LISTED RECORDS.
———

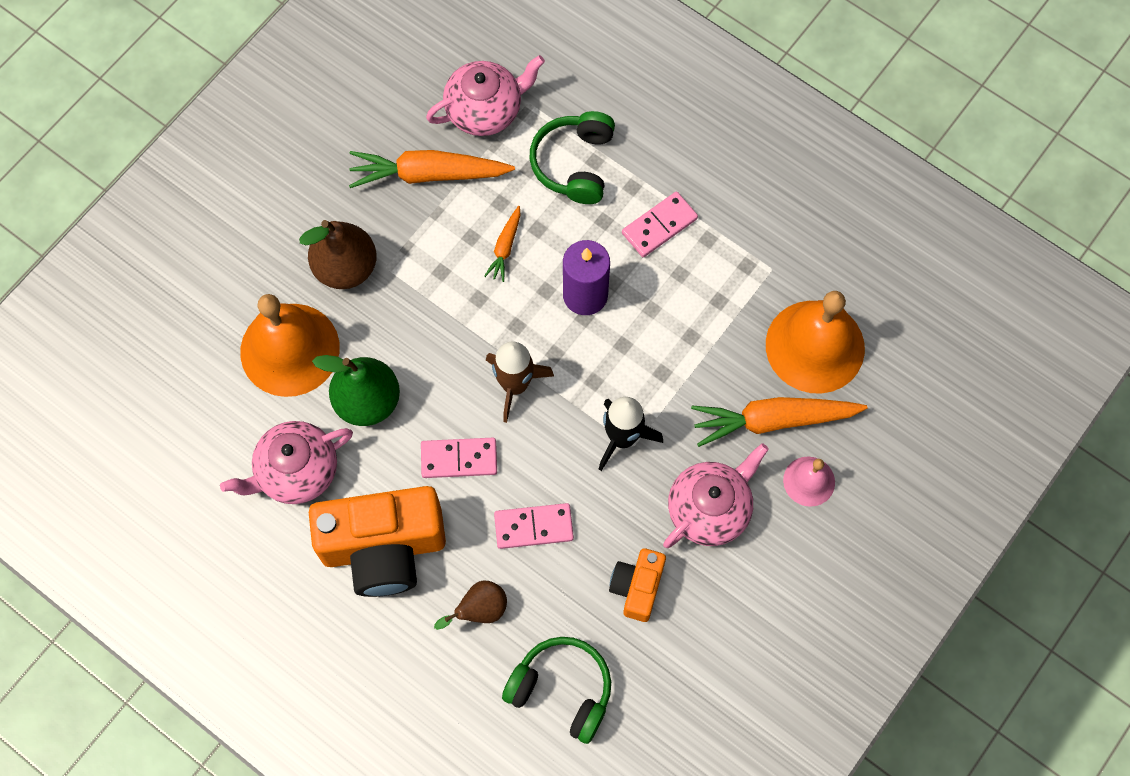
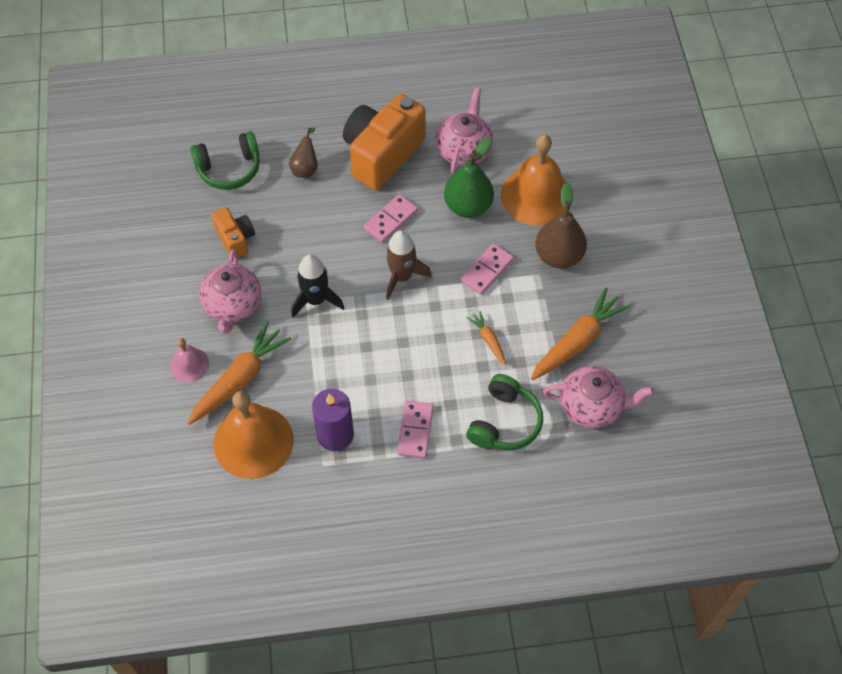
camera: 135 degrees right, 10 degrees down
pink teapot [426,55,545,136] -> pink teapot turned 105 degrees counterclockwise [543,366,654,428]
pink domino [494,503,574,549] -> pink domino moved to [461,243,514,295]
green headphones [529,111,615,204] -> green headphones turned 60 degrees clockwise [466,374,543,450]
purple candle [563,240,610,315] -> purple candle moved to [312,389,354,451]

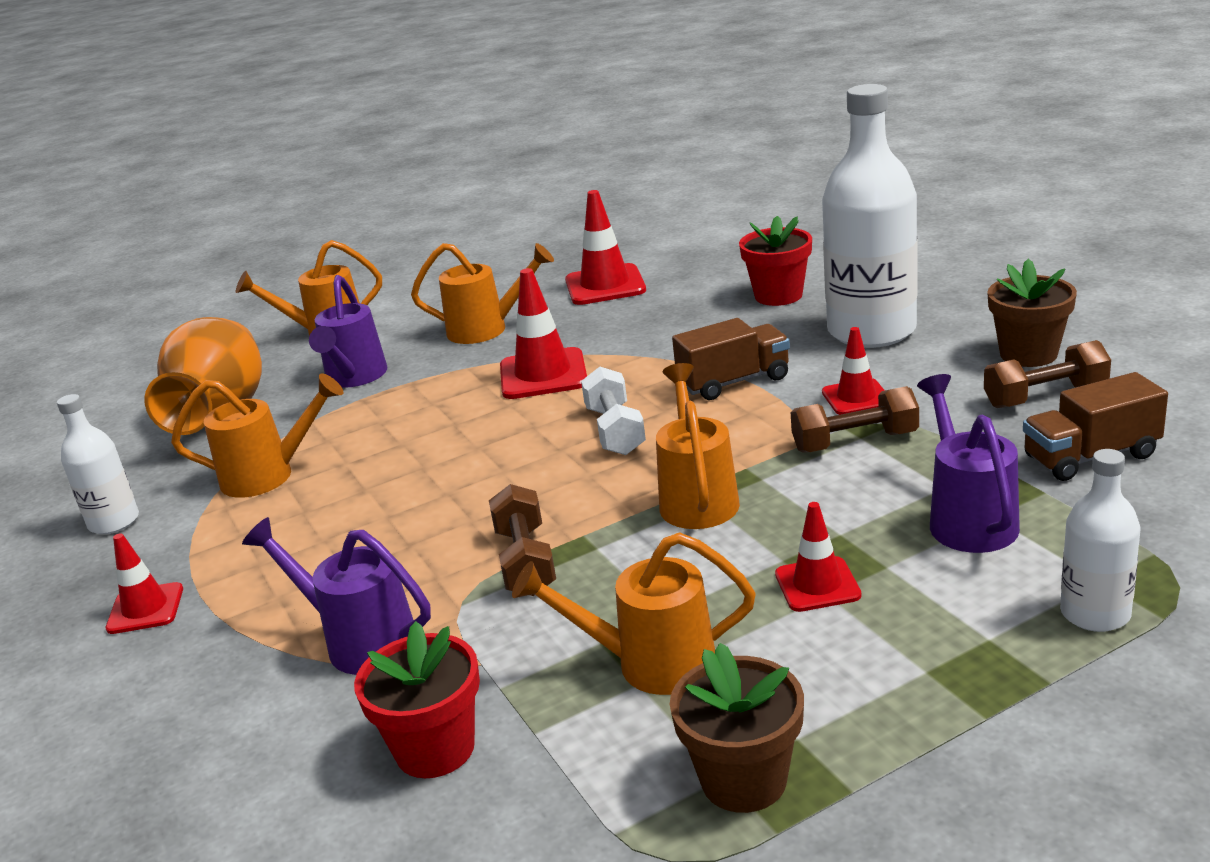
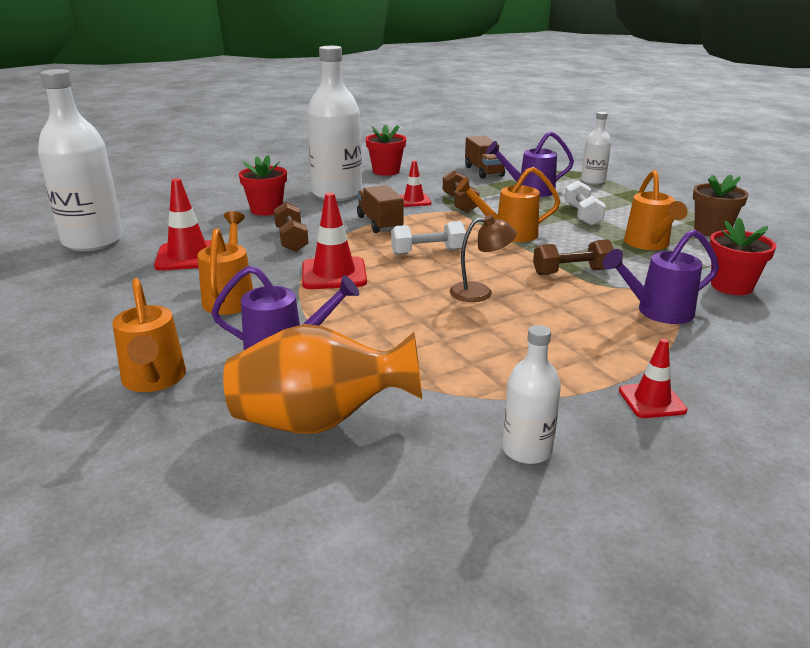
camera: 95 degrees left, 0 degrees up
orange watering can [171,373,343,498] -> none
purple watering can [242,517,431,675] -> purple watering can turned 45 degrees clockwise [603,229,719,324]
red traffic cone [775,502,861,612] -> white dumbbell [564,180,606,226]
brown dumbbell [984,340,1111,408] -> brown dumbbell moved to [274,202,309,252]
brown flower pot [987,259,1077,367] -> red flower pot [365,124,406,176]
none -> white bottle [38,69,123,251]
none -> brown lamp [450,215,517,302]

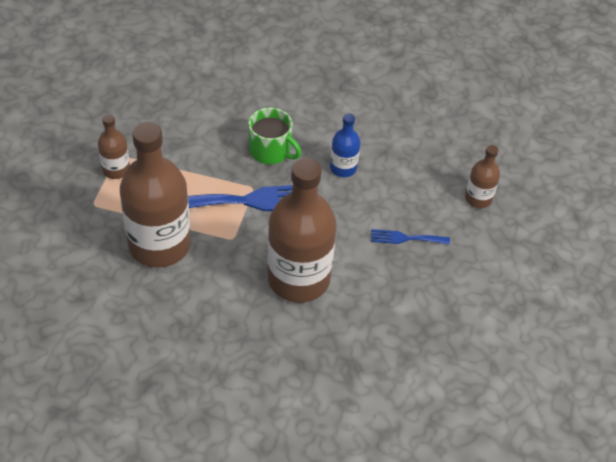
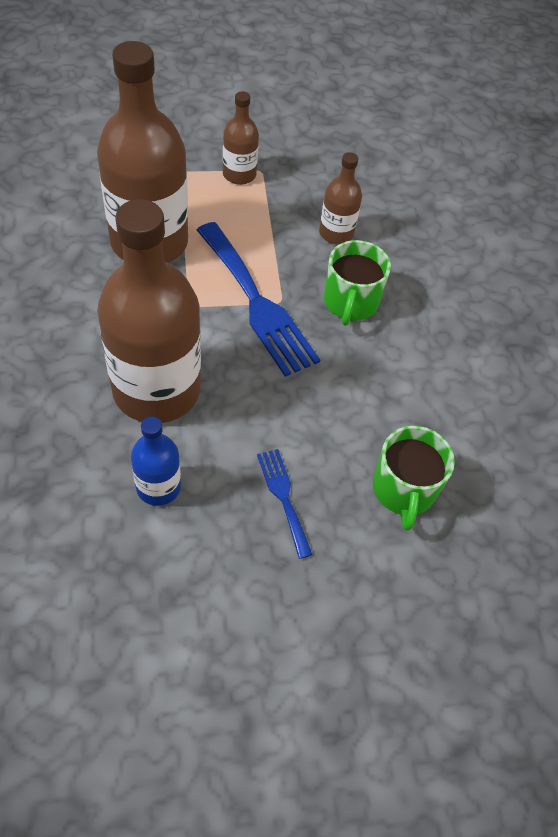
camera: 65 degrees right, 5 degrees up
blue bottle [330,114,360,177] -> blue bottle moved to [131,416,181,506]
brown bottle [465,145,500,208] -> brown bottle moved to [319,152,362,244]
none -> green mug [373,426,455,531]

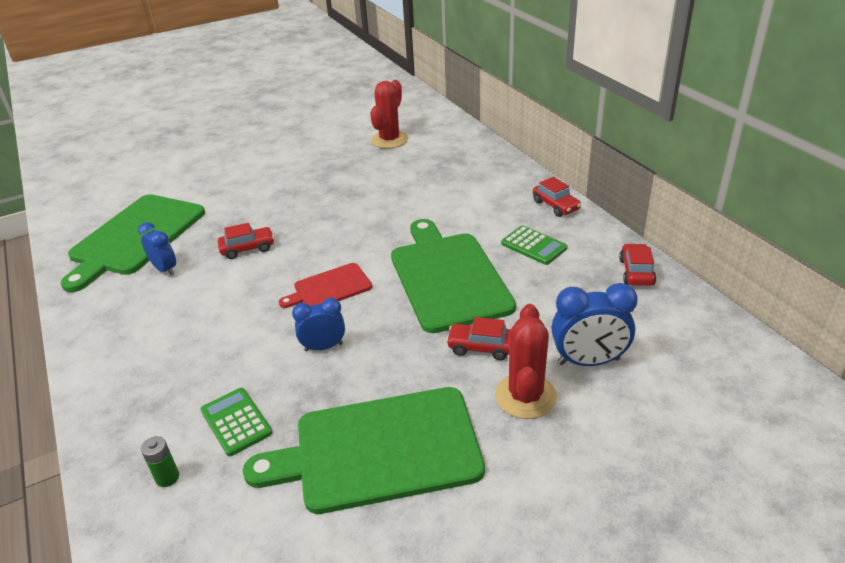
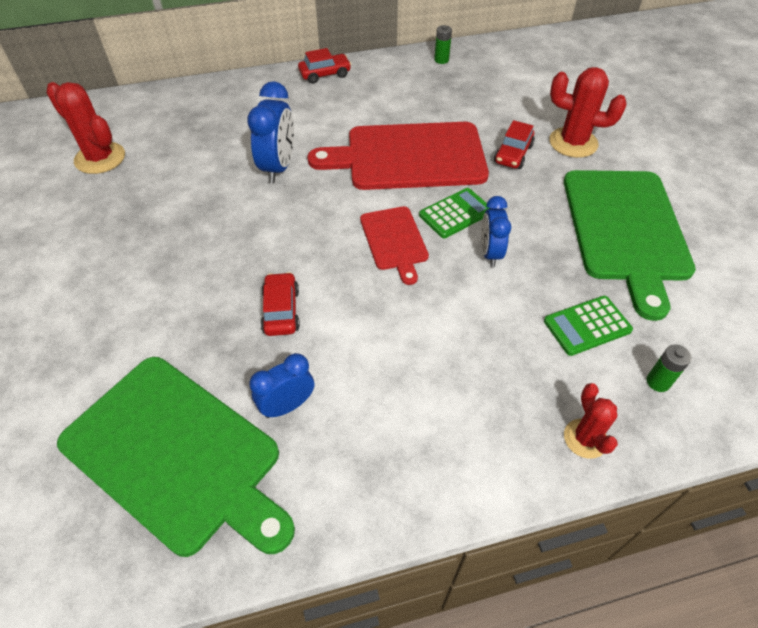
camera: 80 degrees left, 15 degrees up
green cutting board [391,219,516,333] -> red cutting board [307,122,489,190]
green calculator [501,226,567,265] -> green calculator moved to [419,188,489,238]
blue clock [552,283,638,366] -> blue clock moved to [247,81,294,183]
red car [619,243,656,286] -> green battery [434,25,452,64]
none -> red cactus [564,383,618,459]

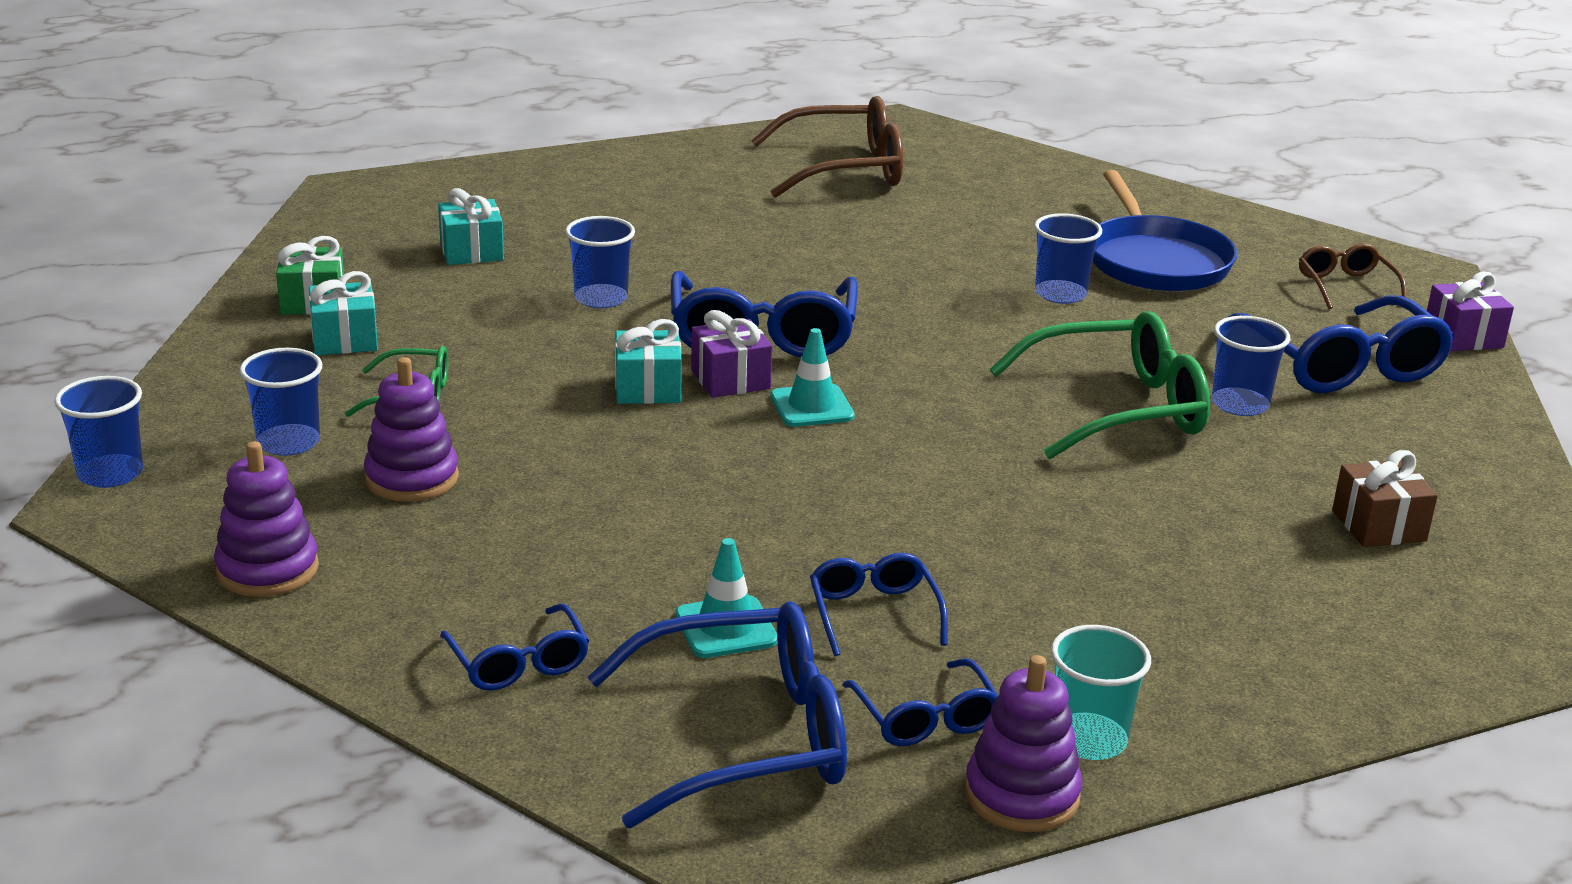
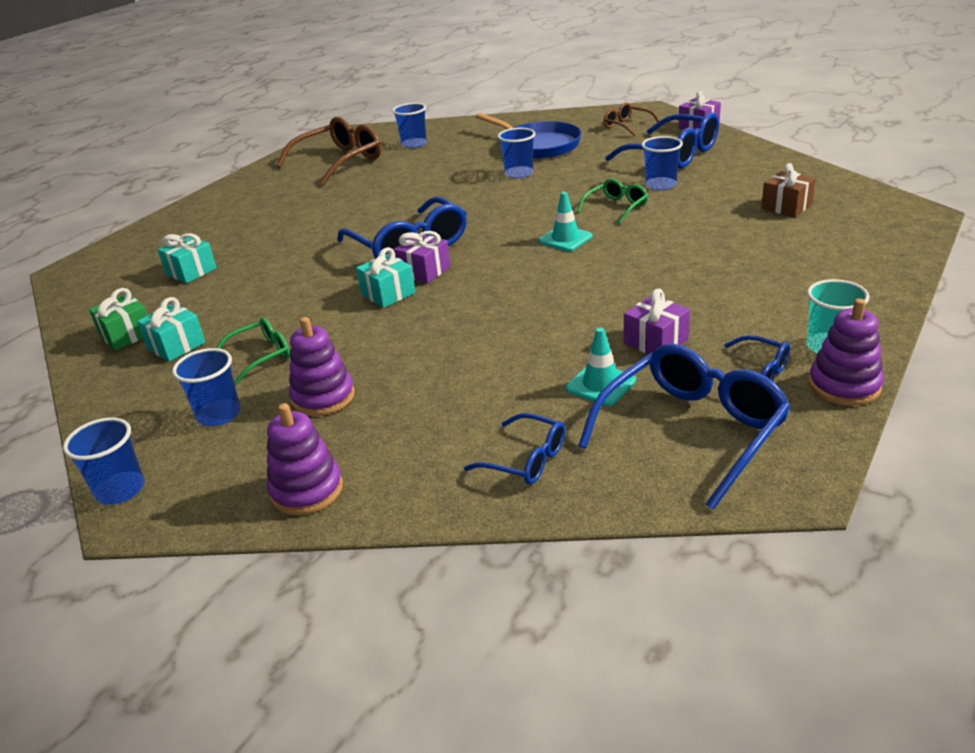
camera: 30 degrees left, 5 degrees up
blue cup [565,216,635,308] -> blue cup moved to [392,103,427,148]
turquoise traffic cone [770,328,855,427] -> turquoise traffic cone moved to [539,192,593,251]
blue glasses [810,553,948,656] -> purple gift [624,289,690,354]
green glasses [990,311,1210,459] -> green glasses [577,179,648,224], size x0.53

———

EXERCISE DIRECTIONS. Using the data above, output the line that has "blue bottle [330,114,360,177]", the line that has "blue cup [565,216,635,308]", and whatever lines fall between, each exactly as it stands and without pictures.

SOLVED PROBLEM.
blue bottle [330,114,360,177] -> blue bottle moved to [131,416,181,506]
brown bottle [465,145,500,208] -> brown bottle moved to [319,152,362,244]
none -> green mug [373,426,455,531]

camera: 80 degrees left, 15 degrees up
green cutting board [391,219,516,333] -> red cutting board [307,122,489,190]
green calculator [501,226,567,265] -> green calculator moved to [419,188,489,238]
blue clock [552,283,638,366] -> blue clock moved to [247,81,294,183]
red car [619,243,656,286] -> green battery [434,25,452,64]
none -> red cactus [564,383,618,459]

camera: 30 degrees left, 5 degrees up
blue cup [565,216,635,308] -> blue cup moved to [392,103,427,148]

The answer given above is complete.